EXCERPTED DATA

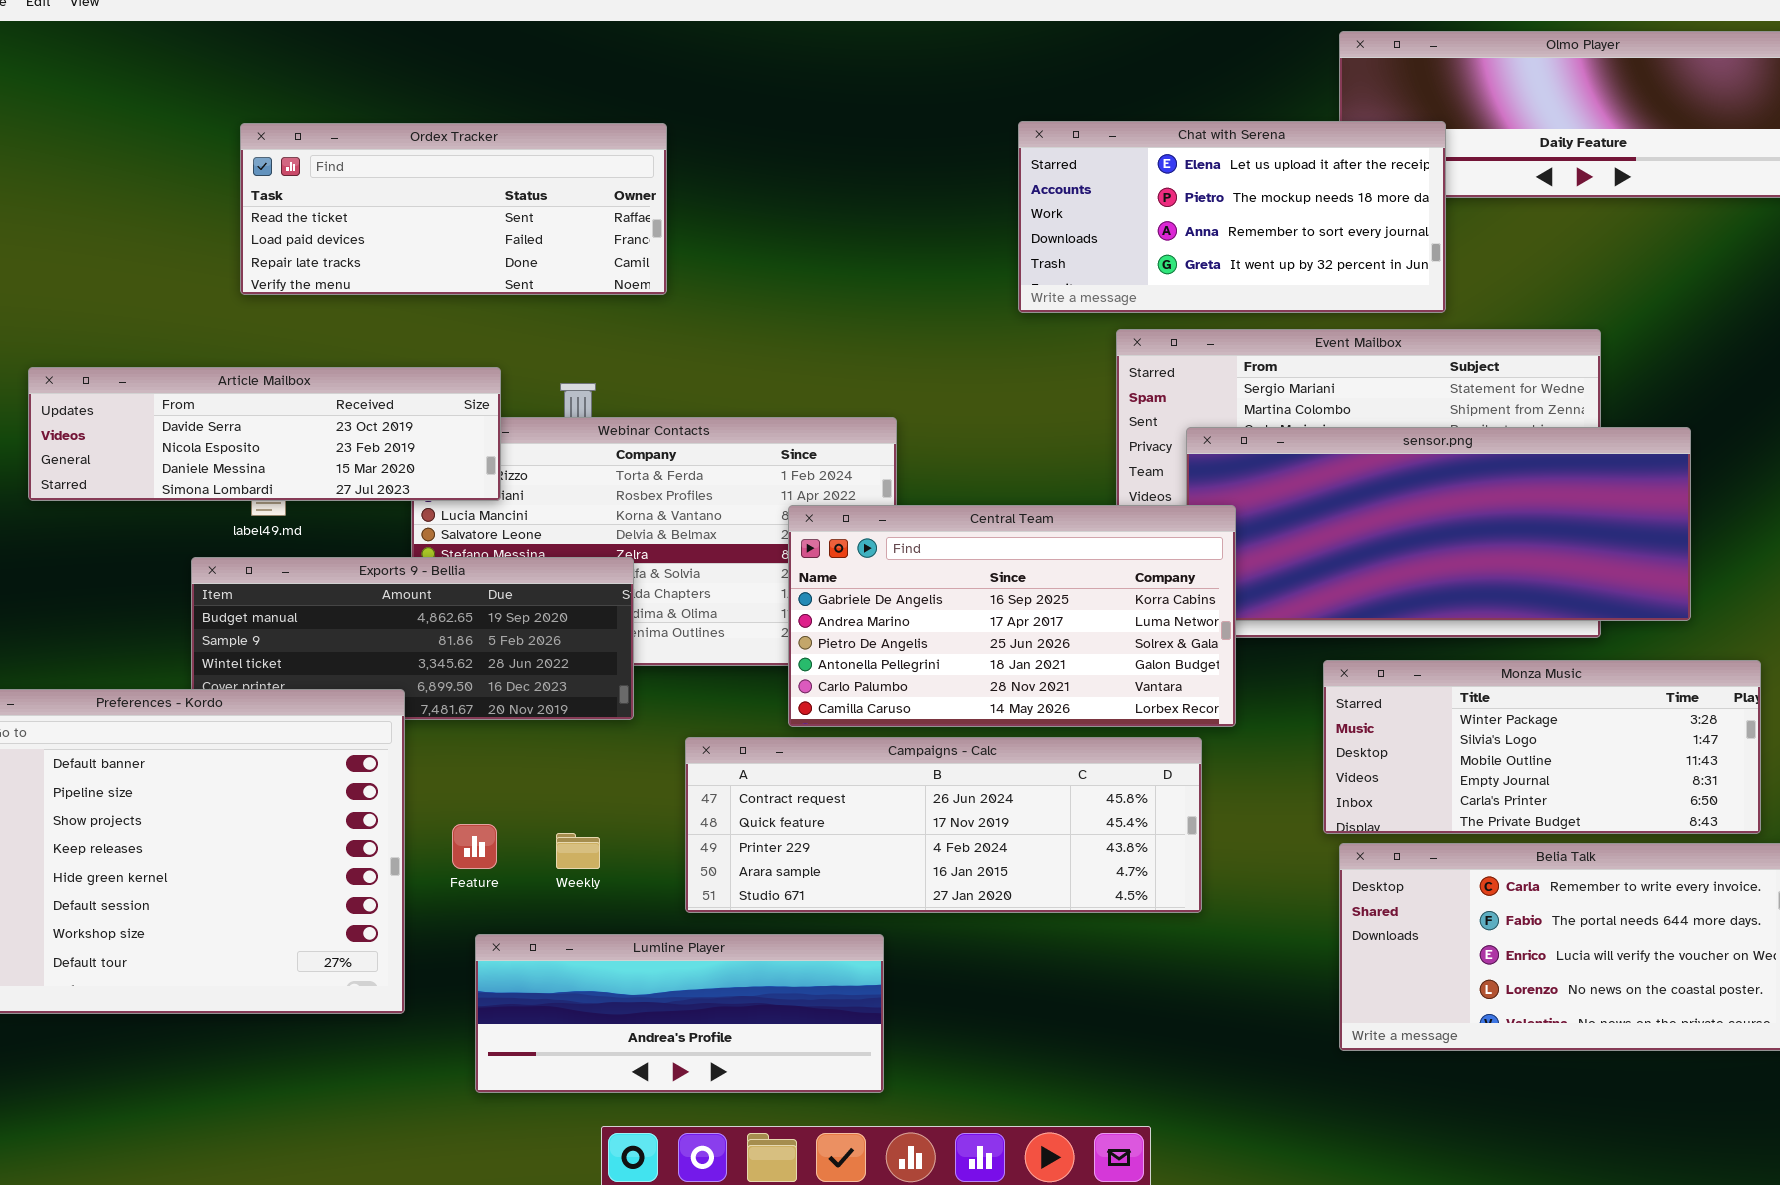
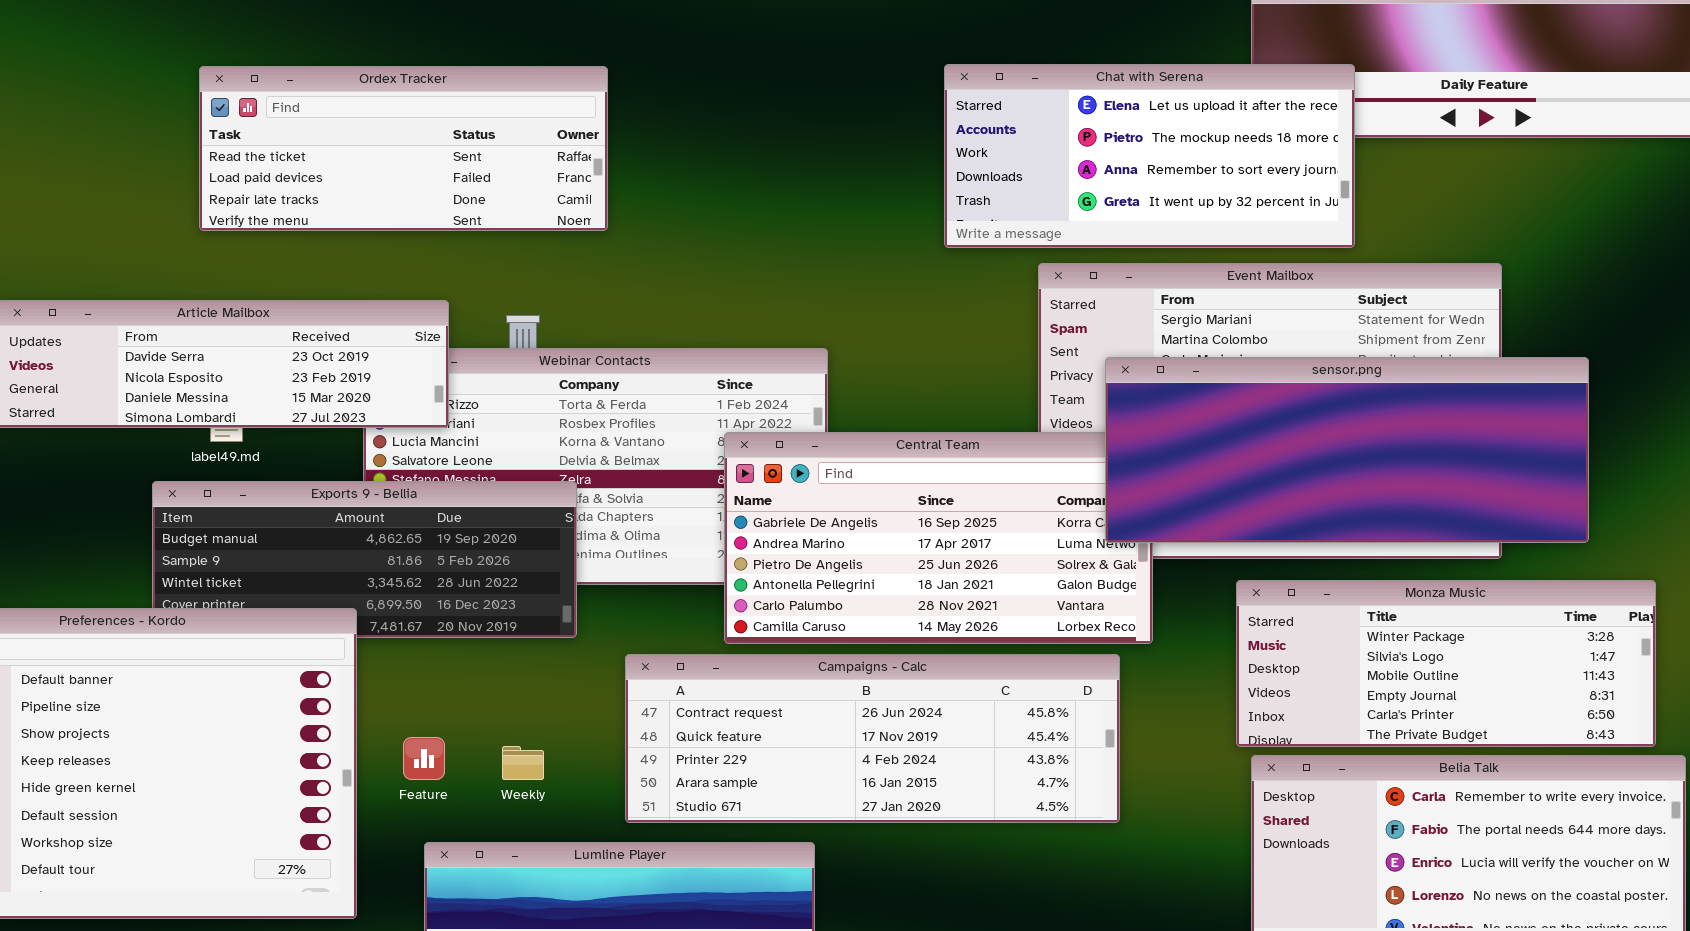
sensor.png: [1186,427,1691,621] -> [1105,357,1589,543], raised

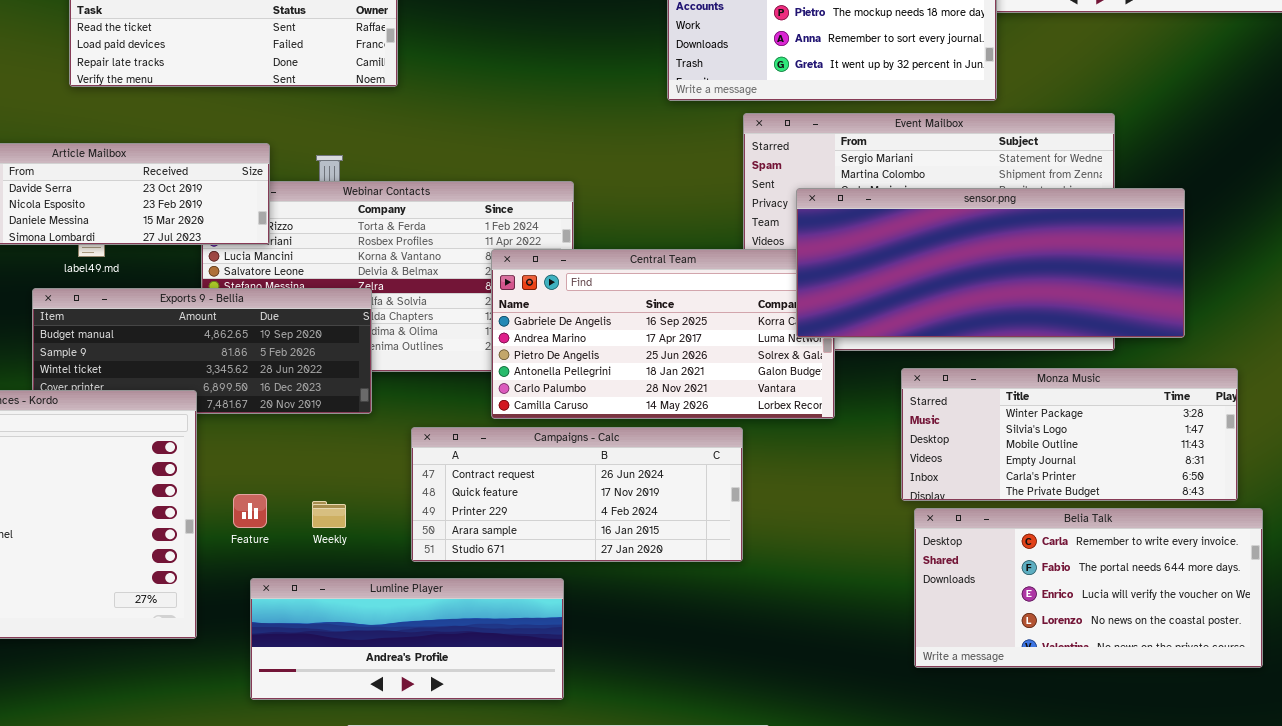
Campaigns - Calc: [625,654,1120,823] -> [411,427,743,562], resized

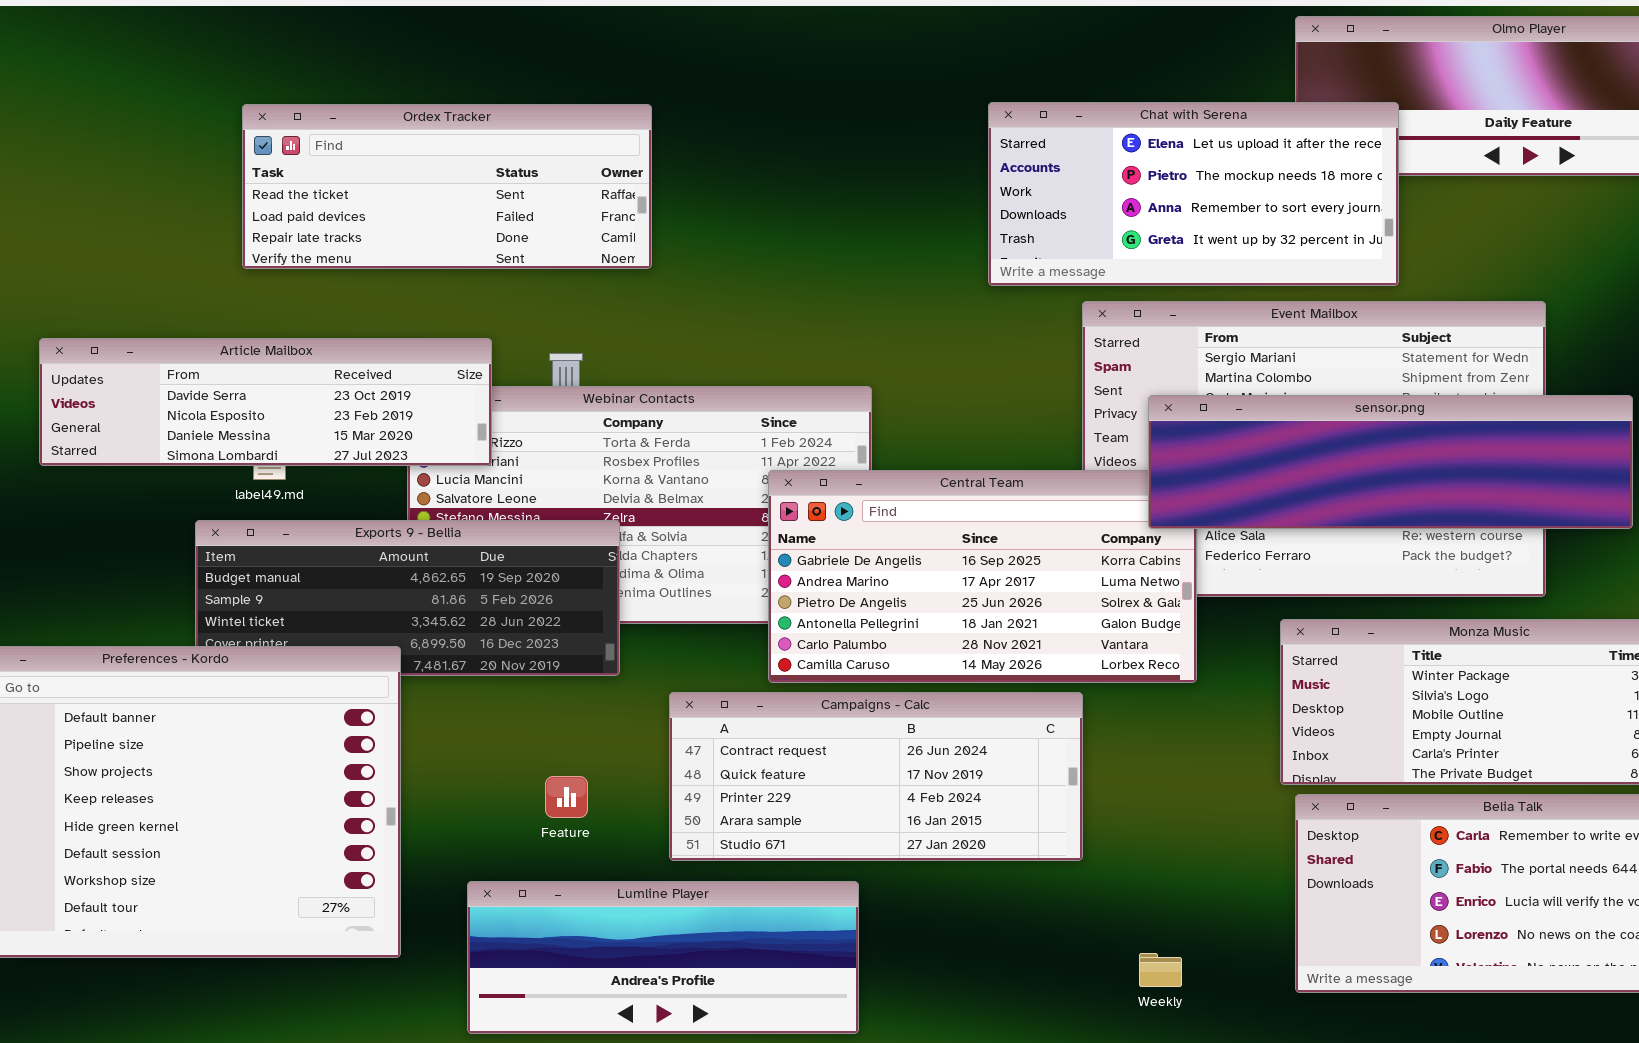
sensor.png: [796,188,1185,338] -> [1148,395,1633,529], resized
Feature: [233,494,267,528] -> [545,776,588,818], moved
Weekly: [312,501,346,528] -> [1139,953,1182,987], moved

EXERCISE GOAL
Without the images, write out all of the records exactly.

RESULT OF THE EXERCISE
sensor.png: [1186,427,1691,621] -> [1105,357,1589,543], raised

Campaigns - Calc: [625,654,1120,823] -> [411,427,743,562], resized

sensor.png: [796,188,1185,338] -> [1148,395,1633,529], resized
Feature: [233,494,267,528] -> [545,776,588,818], moved
Weekly: [312,501,346,528] -> [1139,953,1182,987], moved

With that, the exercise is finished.